## [GOAL OF THE EXERCISE]
The listing below should be printed exactly, though its pictures must not be.

## [GIVEN INFORMATION]
☆ ☆ ☆ ☆ ☆ ☆ ☆

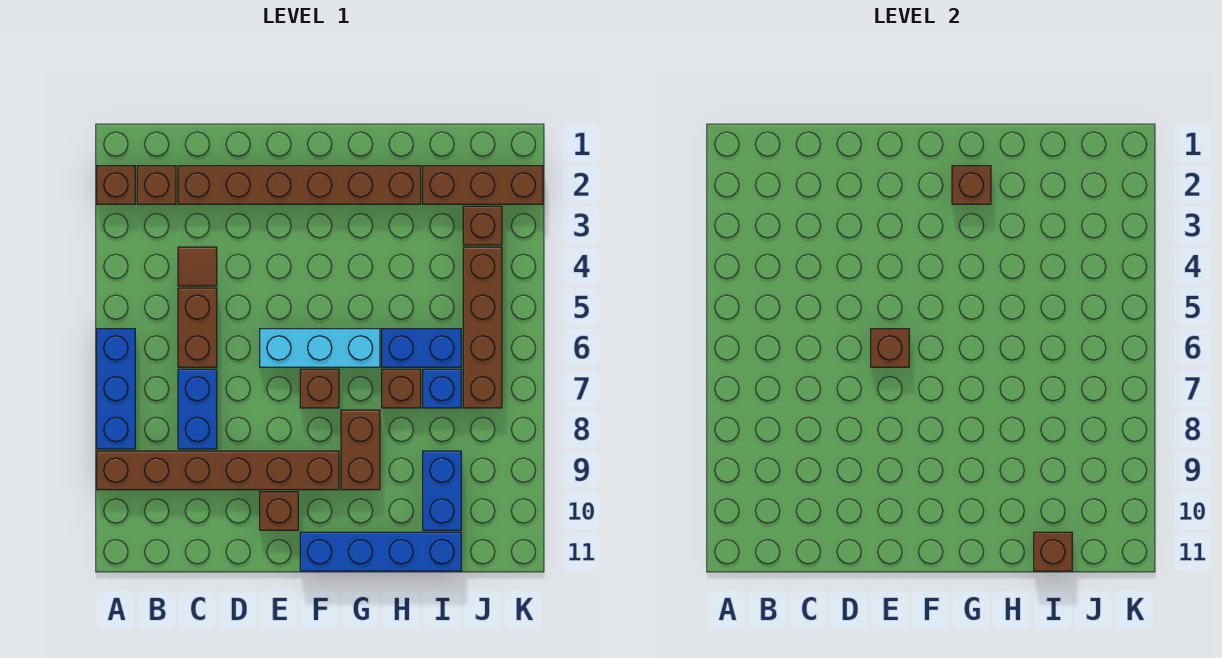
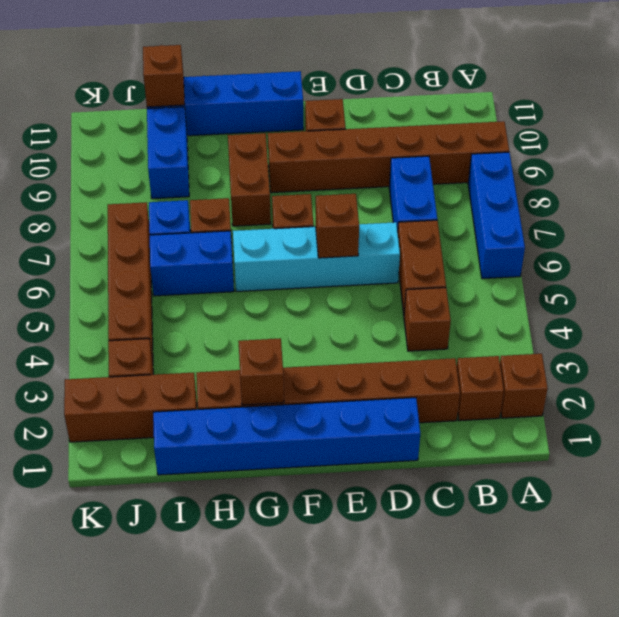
brown tile C4 level 1 -> brown brick C4 level 1
none -> blue brick D1:I1 level 1
cyan brick E6:G6 level 1 -> cyan brick D6:G6 level 1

☆ ☆ ☆ ☆ ☆ ☆ ☆

## [THE ANSWER]
brown tile C4 level 1 -> brown brick C4 level 1
none -> blue brick D1:I1 level 1
cyan brick E6:G6 level 1 -> cyan brick D6:G6 level 1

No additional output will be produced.